DATASET RECORDS |
##########

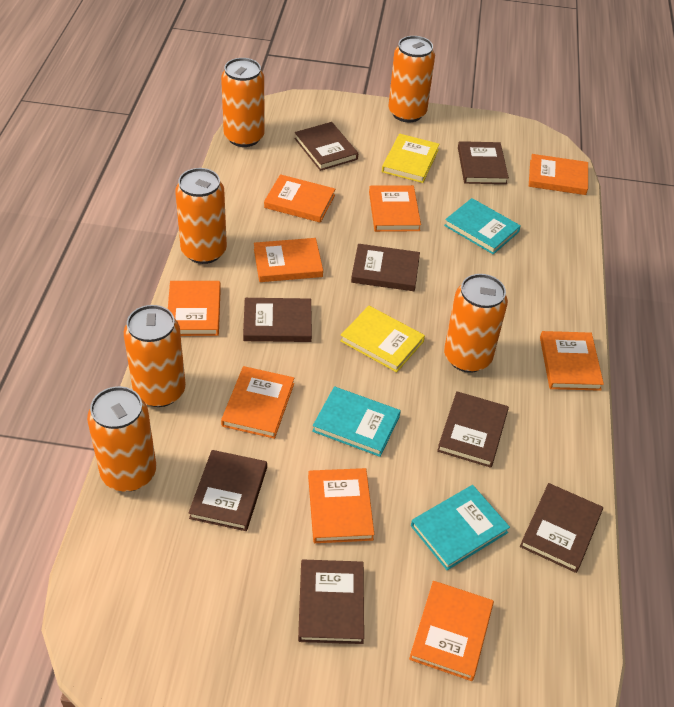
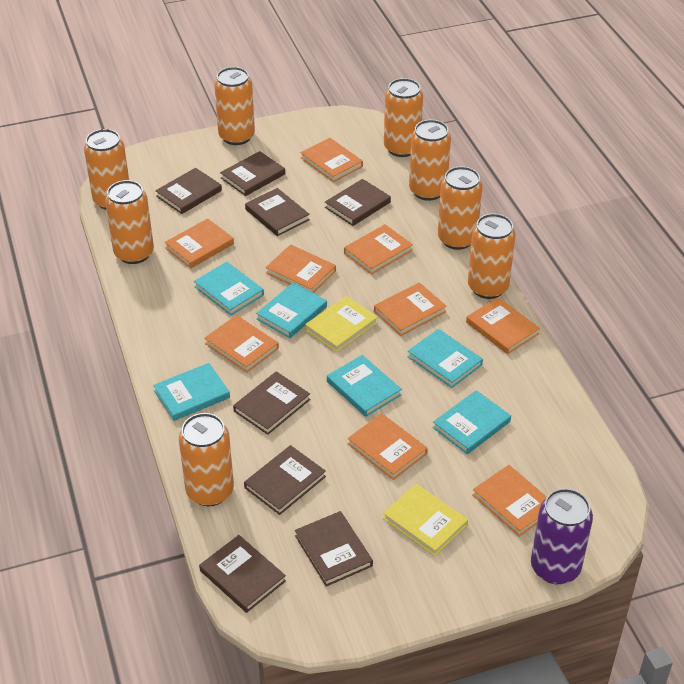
orange can: 6 -> 8
purple can: 0 -> 1
turquoise book: 3 -> 6

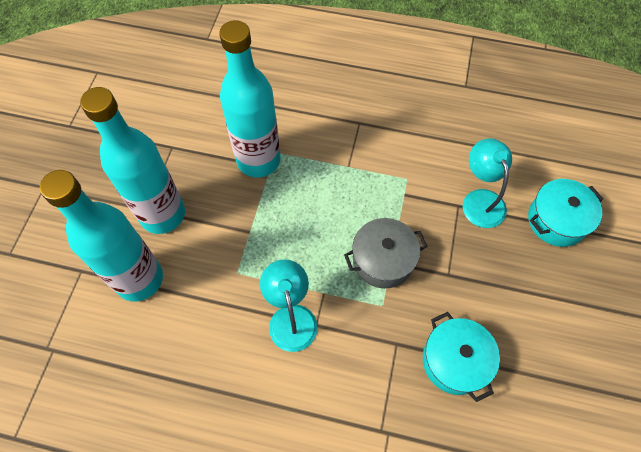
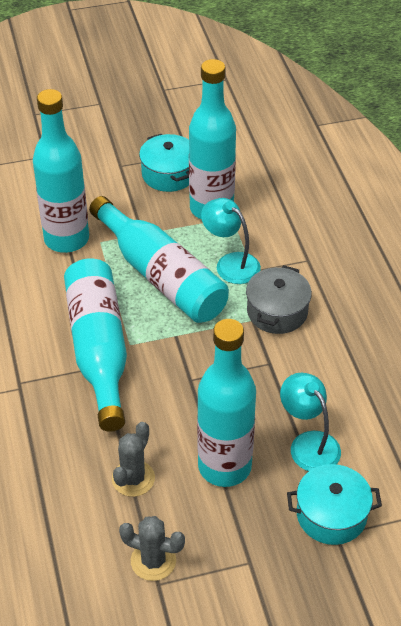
grey cactus: 0 -> 2
turquoise bottle: 3 -> 5

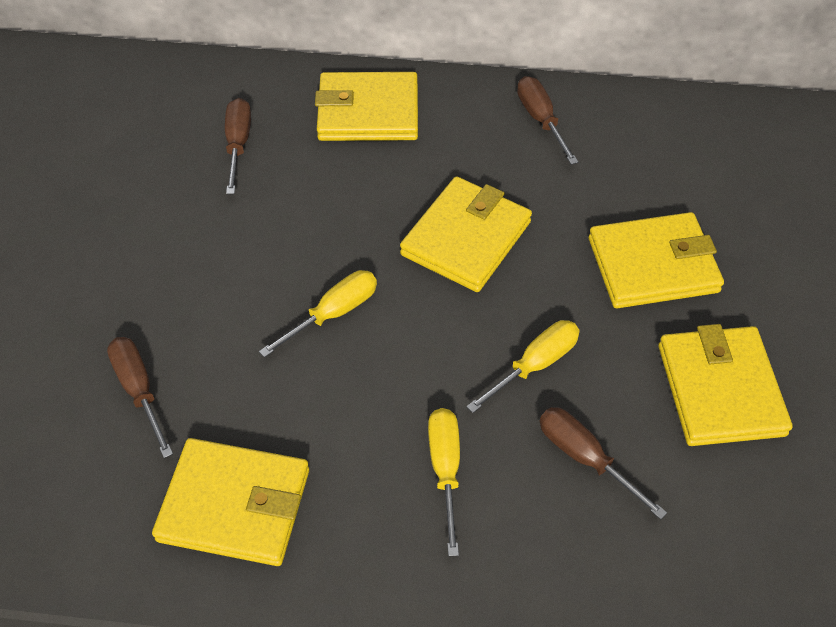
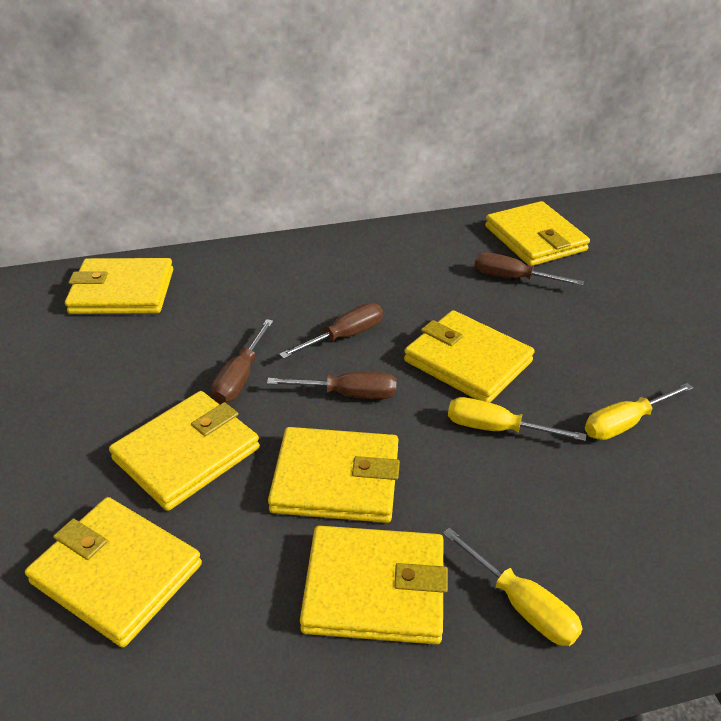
yellow wallet: 5 -> 7

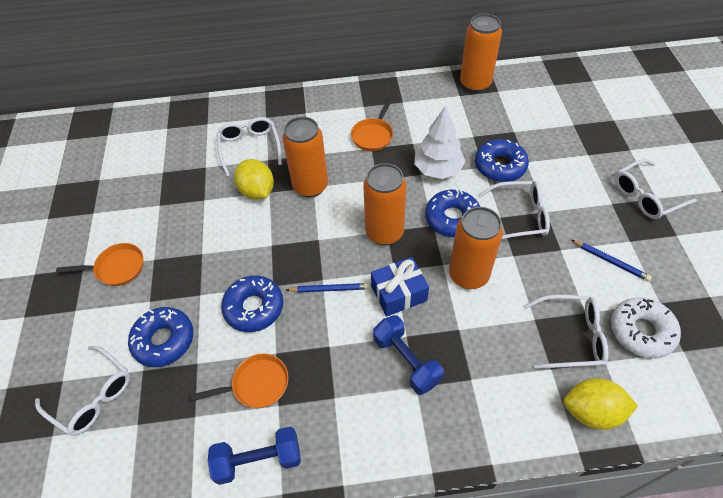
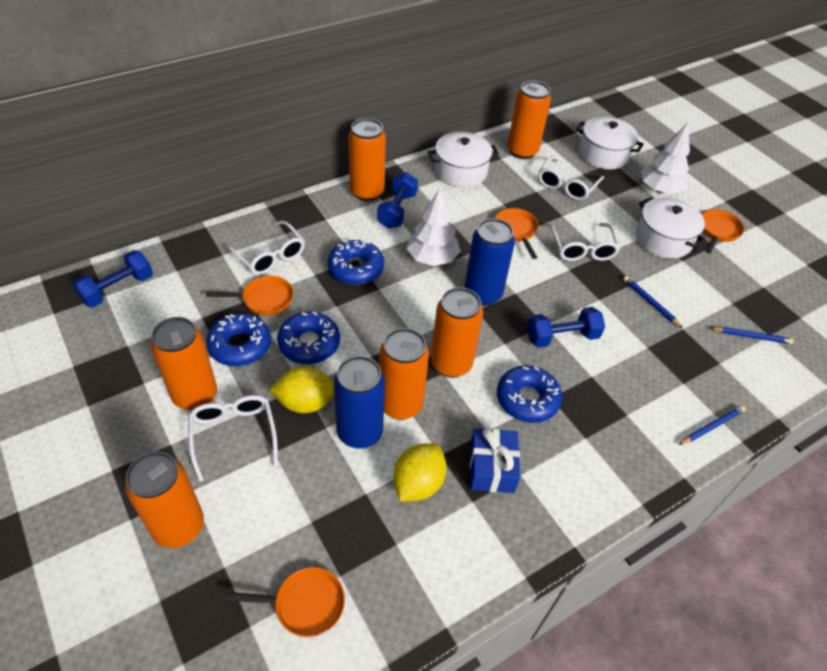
blue can: 0 -> 2
blue dumbbell: 2 -> 3
blue pencil: 2 -> 3
orange can: 4 -> 6
orange pan: 3 -> 4
white donut: 1 -> 0
white glasses: 5 -> 4
white pot: 0 -> 3
white tree: 1 -> 2

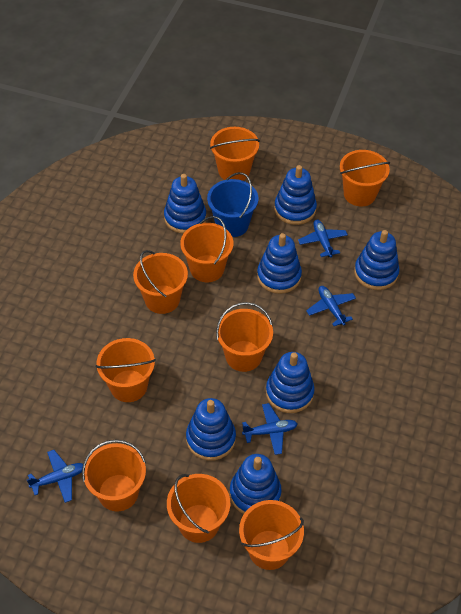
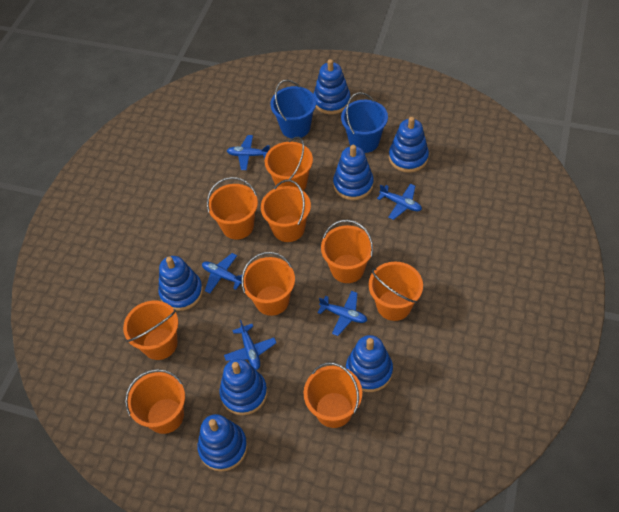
blue bucket: 1 -> 2
blue plane: 4 -> 5

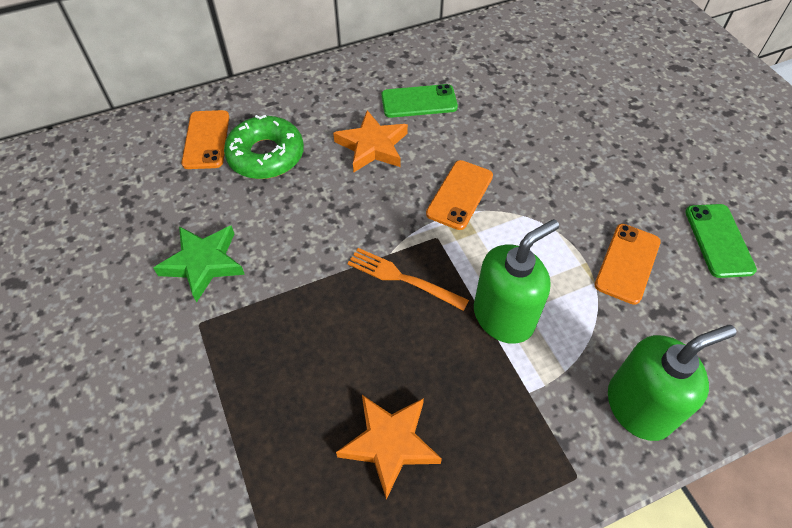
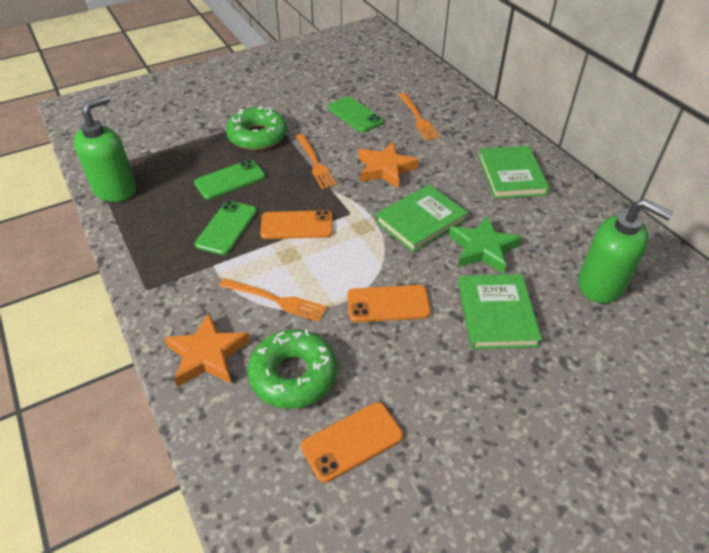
green book: 0 -> 3
green donut: 1 -> 2
green phone: 2 -> 3
orange fork: 1 -> 3

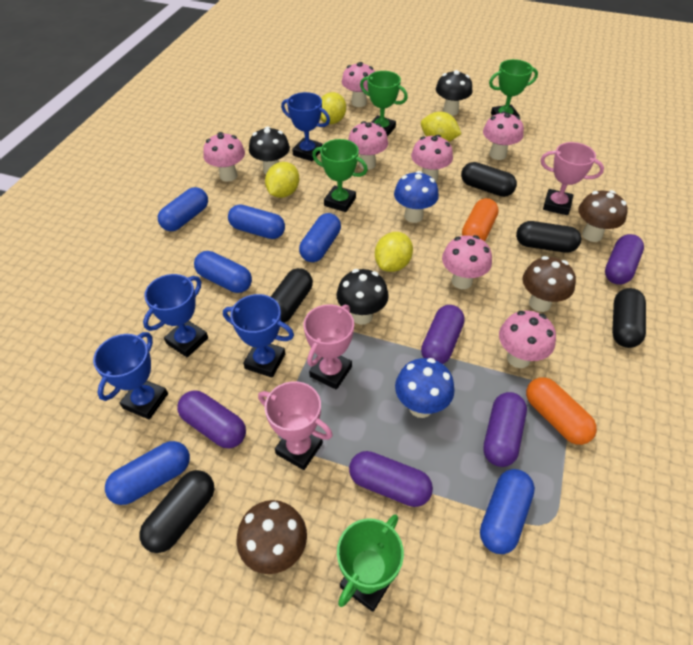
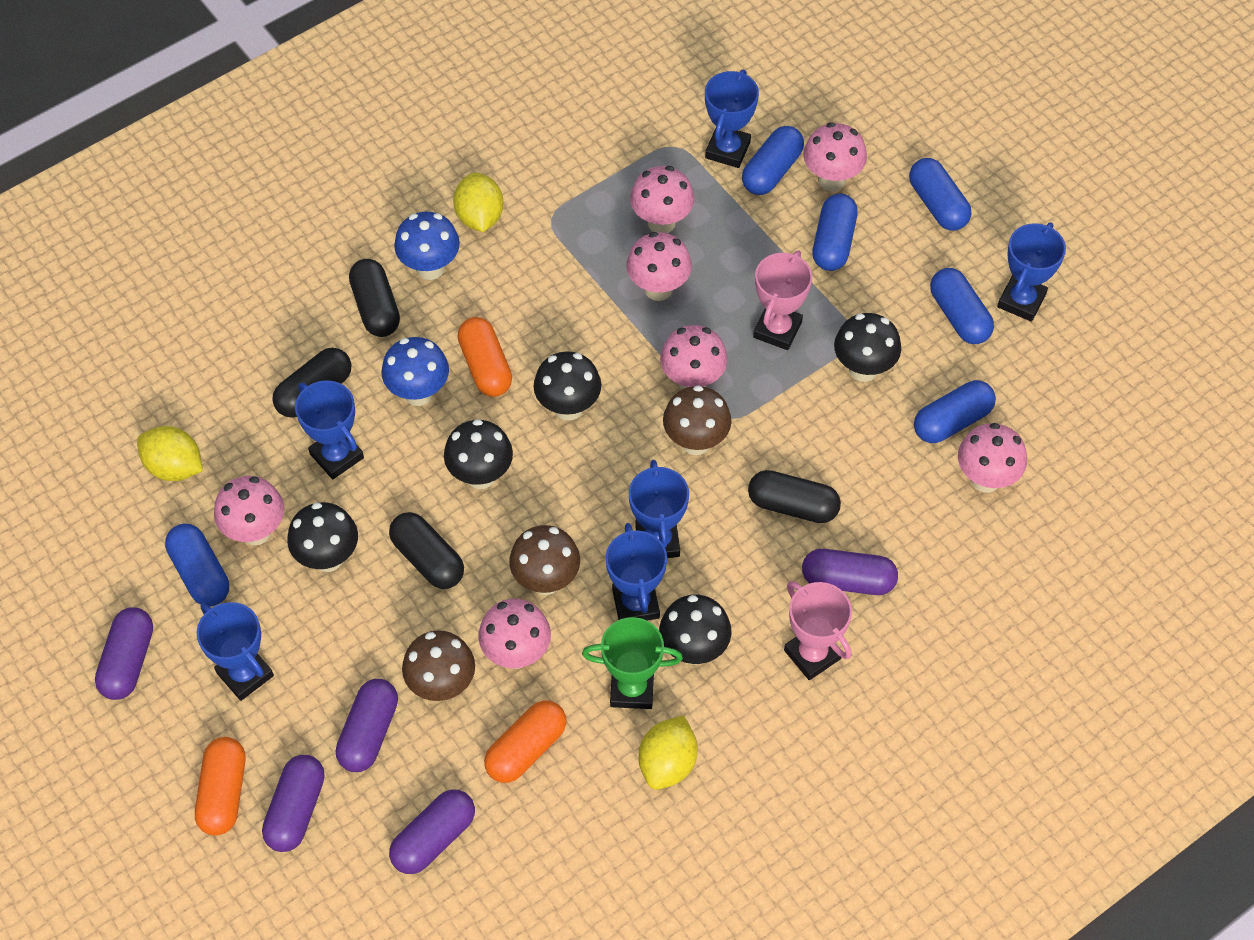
black capsule: 5 -> 4
black mushroom: 3 -> 5
blue trophy: 4 -> 6
green trophy: 4 -> 1
orange capsule: 2 -> 3
pink trophy: 3 -> 2
yellow lemon: 4 -> 3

##########

TRY IT | The output has to match the data above line for line, except that pictures are dropped.

YOUR RESPONSE |
orange can: 6 -> 8
purple can: 0 -> 1
turquoise book: 3 -> 6

grey cactus: 0 -> 2
turquoise bottle: 3 -> 5

yellow wallet: 5 -> 7

blue can: 0 -> 2
blue dumbbell: 2 -> 3
blue pencil: 2 -> 3
orange can: 4 -> 6
orange pan: 3 -> 4
white donut: 1 -> 0
white glasses: 5 -> 4
white pot: 0 -> 3
white tree: 1 -> 2

blue bucket: 1 -> 2
blue plane: 4 -> 5

green book: 0 -> 3
green donut: 1 -> 2
green phone: 2 -> 3
orange fork: 1 -> 3

black capsule: 5 -> 4
black mushroom: 3 -> 5
blue trophy: 4 -> 6
green trophy: 4 -> 1
orange capsule: 2 -> 3
pink trophy: 3 -> 2
yellow lemon: 4 -> 3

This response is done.